### Exercise requirements
Pictures stay out of the answer, but every line of the material must be restated exactly.

### The data
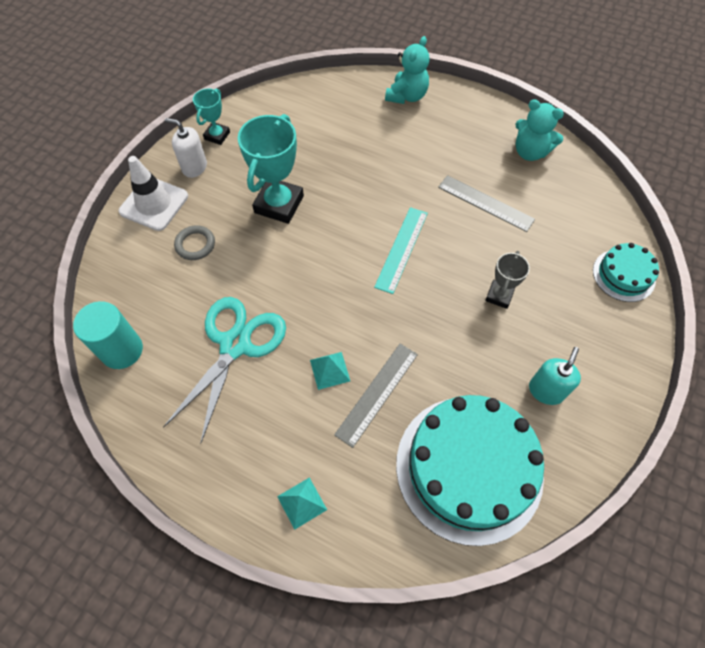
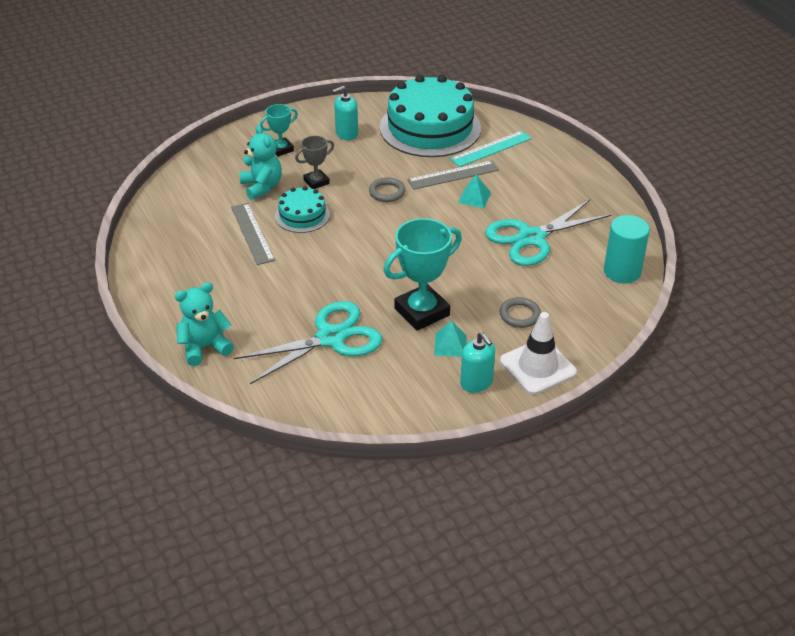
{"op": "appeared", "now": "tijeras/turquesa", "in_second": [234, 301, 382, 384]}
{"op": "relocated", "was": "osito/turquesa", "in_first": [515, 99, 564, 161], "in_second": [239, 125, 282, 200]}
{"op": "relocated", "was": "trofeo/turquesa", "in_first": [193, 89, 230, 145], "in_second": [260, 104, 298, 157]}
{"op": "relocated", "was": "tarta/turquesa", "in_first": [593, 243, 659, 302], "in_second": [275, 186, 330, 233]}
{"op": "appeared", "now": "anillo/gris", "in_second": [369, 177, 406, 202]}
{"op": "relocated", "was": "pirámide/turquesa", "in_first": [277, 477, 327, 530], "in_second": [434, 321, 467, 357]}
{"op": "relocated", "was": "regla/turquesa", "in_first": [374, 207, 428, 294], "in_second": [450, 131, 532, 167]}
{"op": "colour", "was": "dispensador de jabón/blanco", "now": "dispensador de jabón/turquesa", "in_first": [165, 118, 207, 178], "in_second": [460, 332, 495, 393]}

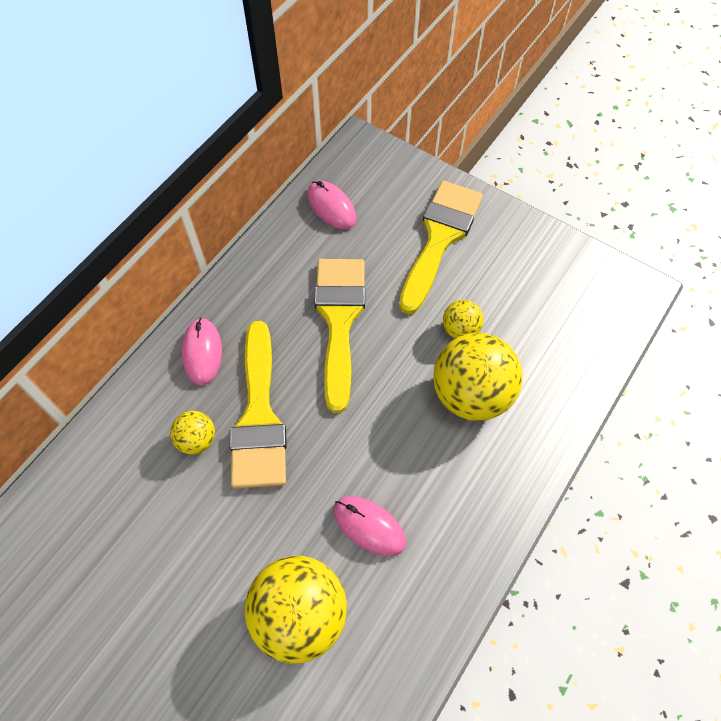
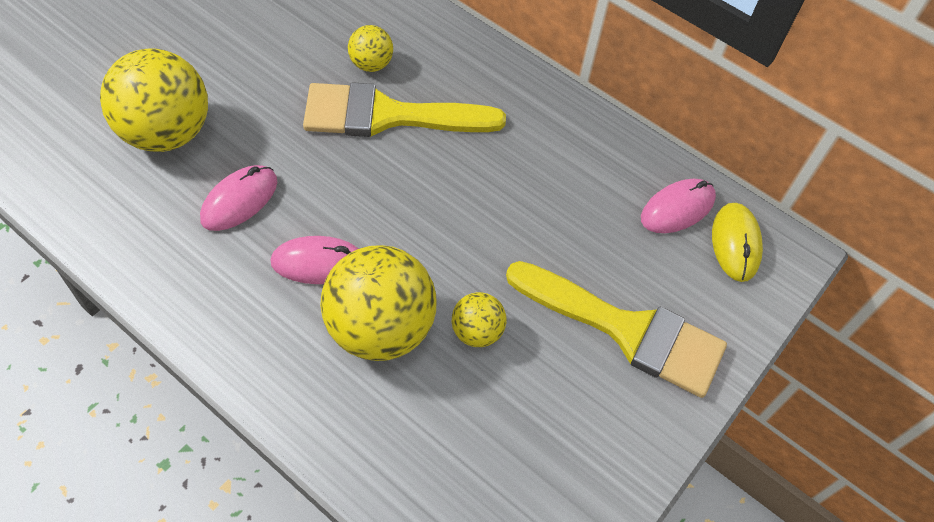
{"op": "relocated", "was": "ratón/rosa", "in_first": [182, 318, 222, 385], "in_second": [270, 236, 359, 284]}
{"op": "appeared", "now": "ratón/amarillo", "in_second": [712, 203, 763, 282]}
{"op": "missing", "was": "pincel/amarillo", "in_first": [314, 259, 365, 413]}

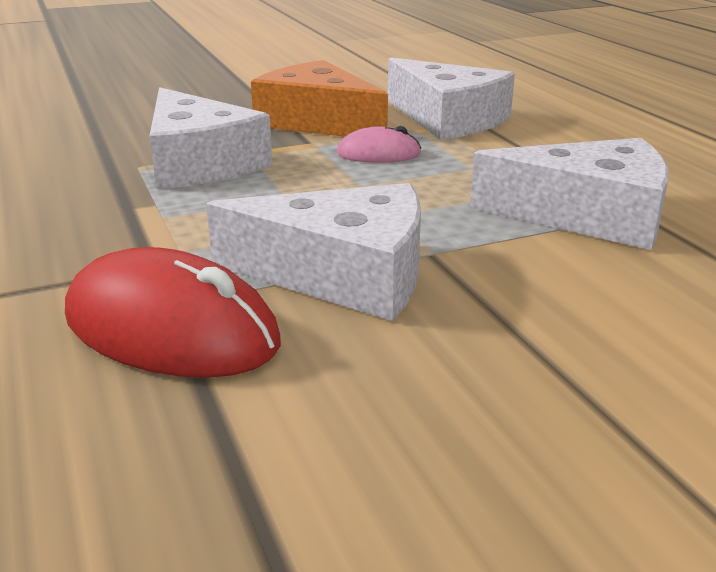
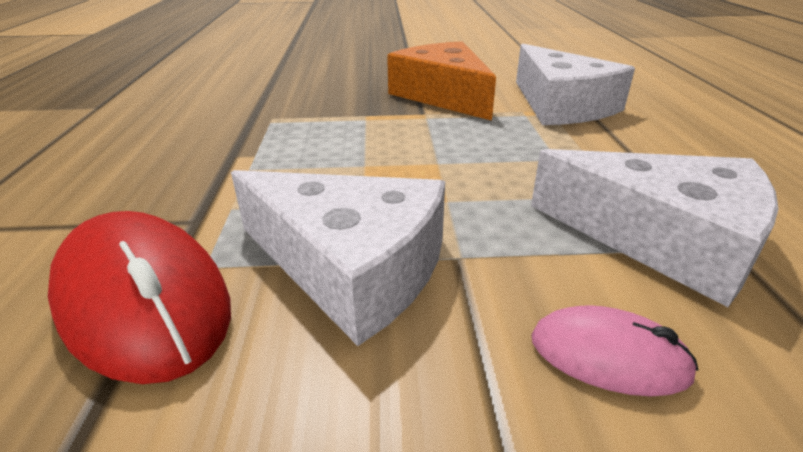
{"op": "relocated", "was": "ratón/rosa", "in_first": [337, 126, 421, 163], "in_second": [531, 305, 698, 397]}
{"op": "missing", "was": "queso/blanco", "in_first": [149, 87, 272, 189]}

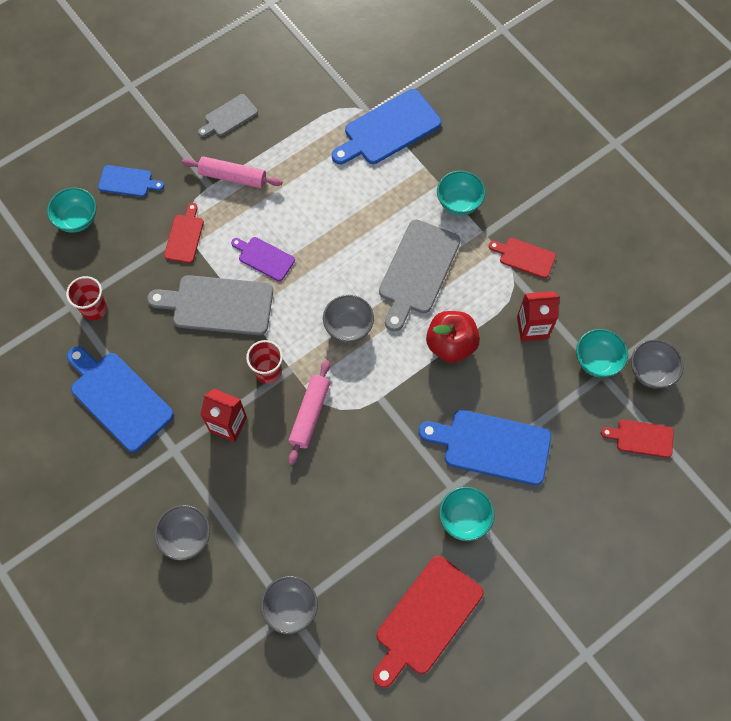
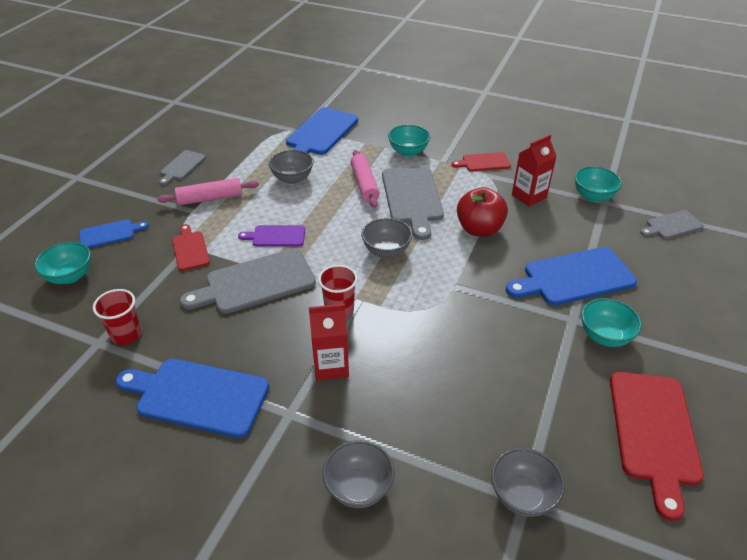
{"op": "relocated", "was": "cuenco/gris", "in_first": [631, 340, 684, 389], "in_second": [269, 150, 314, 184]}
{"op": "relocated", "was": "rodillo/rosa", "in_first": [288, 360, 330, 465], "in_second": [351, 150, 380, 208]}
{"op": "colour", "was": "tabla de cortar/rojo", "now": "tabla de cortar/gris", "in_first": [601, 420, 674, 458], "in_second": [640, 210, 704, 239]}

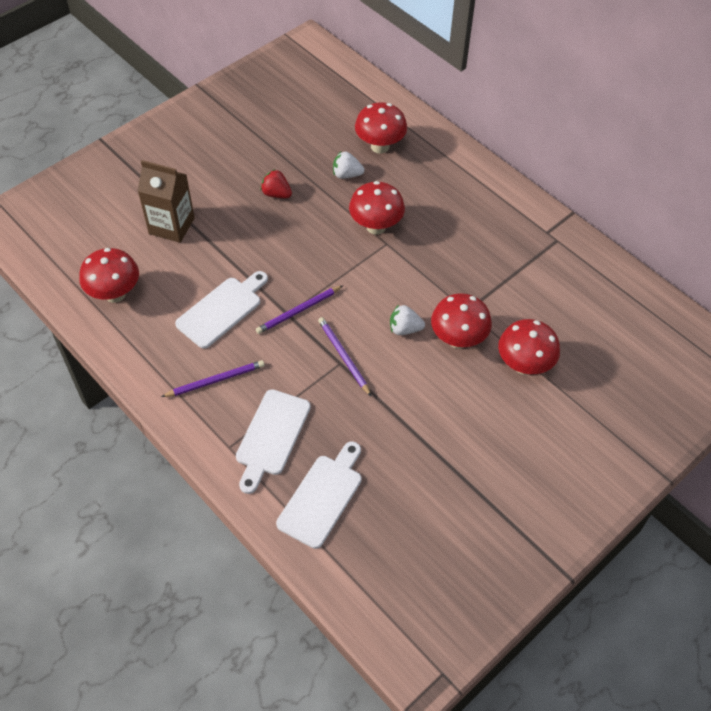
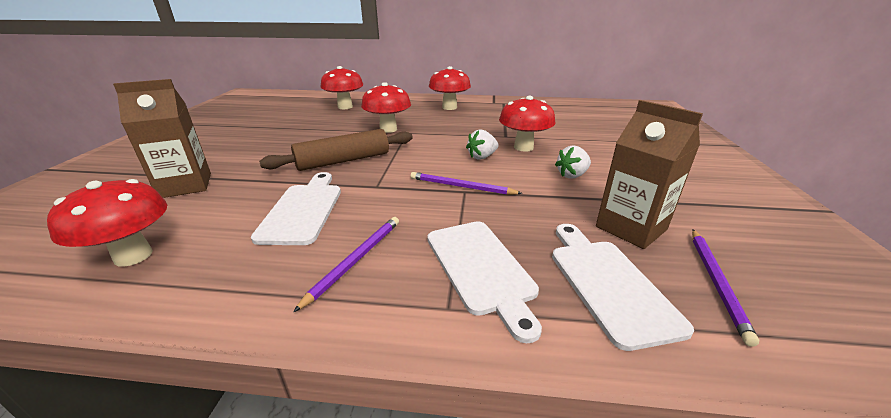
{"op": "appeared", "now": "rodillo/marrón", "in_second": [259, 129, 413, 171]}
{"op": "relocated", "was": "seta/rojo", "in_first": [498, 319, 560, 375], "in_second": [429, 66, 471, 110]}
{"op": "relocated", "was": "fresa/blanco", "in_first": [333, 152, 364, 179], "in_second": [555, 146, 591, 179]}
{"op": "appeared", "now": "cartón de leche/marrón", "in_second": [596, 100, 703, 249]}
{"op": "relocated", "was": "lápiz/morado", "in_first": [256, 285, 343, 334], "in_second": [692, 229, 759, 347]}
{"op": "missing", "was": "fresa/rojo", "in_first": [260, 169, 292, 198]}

### Written solution
{"op": "appeared", "now": "tijeras/turquesa", "in_second": [234, 301, 382, 384]}
{"op": "relocated", "was": "osito/turquesa", "in_first": [515, 99, 564, 161], "in_second": [239, 125, 282, 200]}
{"op": "relocated", "was": "trofeo/turquesa", "in_first": [193, 89, 230, 145], "in_second": [260, 104, 298, 157]}
{"op": "relocated", "was": "tarta/turquesa", "in_first": [593, 243, 659, 302], "in_second": [275, 186, 330, 233]}
{"op": "appeared", "now": "anillo/gris", "in_second": [369, 177, 406, 202]}
{"op": "relocated", "was": "pirámide/turquesa", "in_first": [277, 477, 327, 530], "in_second": [434, 321, 467, 357]}
{"op": "relocated", "was": "regla/turquesa", "in_first": [374, 207, 428, 294], "in_second": [450, 131, 532, 167]}
{"op": "colour", "was": "dispensador de jabón/blanco", "now": "dispensador de jabón/turquesa", "in_first": [165, 118, 207, 178], "in_second": [460, 332, 495, 393]}

{"op": "relocated", "was": "ratón/rosa", "in_first": [182, 318, 222, 385], "in_second": [270, 236, 359, 284]}
{"op": "appeared", "now": "ratón/amarillo", "in_second": [712, 203, 763, 282]}
{"op": "missing", "was": "pincel/amarillo", "in_first": [314, 259, 365, 413]}

{"op": "relocated", "was": "ratón/rosa", "in_first": [337, 126, 421, 163], "in_second": [531, 305, 698, 397]}
{"op": "missing", "was": "queso/blanco", "in_first": [149, 87, 272, 189]}

{"op": "relocated", "was": "cuenco/gris", "in_first": [631, 340, 684, 389], "in_second": [269, 150, 314, 184]}
{"op": "relocated", "was": "rodillo/rosa", "in_first": [288, 360, 330, 465], "in_second": [351, 150, 380, 208]}
{"op": "colour", "was": "tabla de cortar/rojo", "now": "tabla de cortar/gris", "in_first": [601, 420, 674, 458], "in_second": [640, 210, 704, 239]}

{"op": "appeared", "now": "rodillo/marrón", "in_second": [259, 129, 413, 171]}
{"op": "relocated", "was": "seta/rojo", "in_first": [498, 319, 560, 375], "in_second": [429, 66, 471, 110]}
{"op": "relocated", "was": "fresa/blanco", "in_first": [333, 152, 364, 179], "in_second": [555, 146, 591, 179]}
{"op": "appeared", "now": "cartón de leche/marrón", "in_second": [596, 100, 703, 249]}
{"op": "relocated", "was": "lápiz/morado", "in_first": [256, 285, 343, 334], "in_second": [692, 229, 759, 347]}
{"op": "missing", "was": "fresa/rojo", "in_first": [260, 169, 292, 198]}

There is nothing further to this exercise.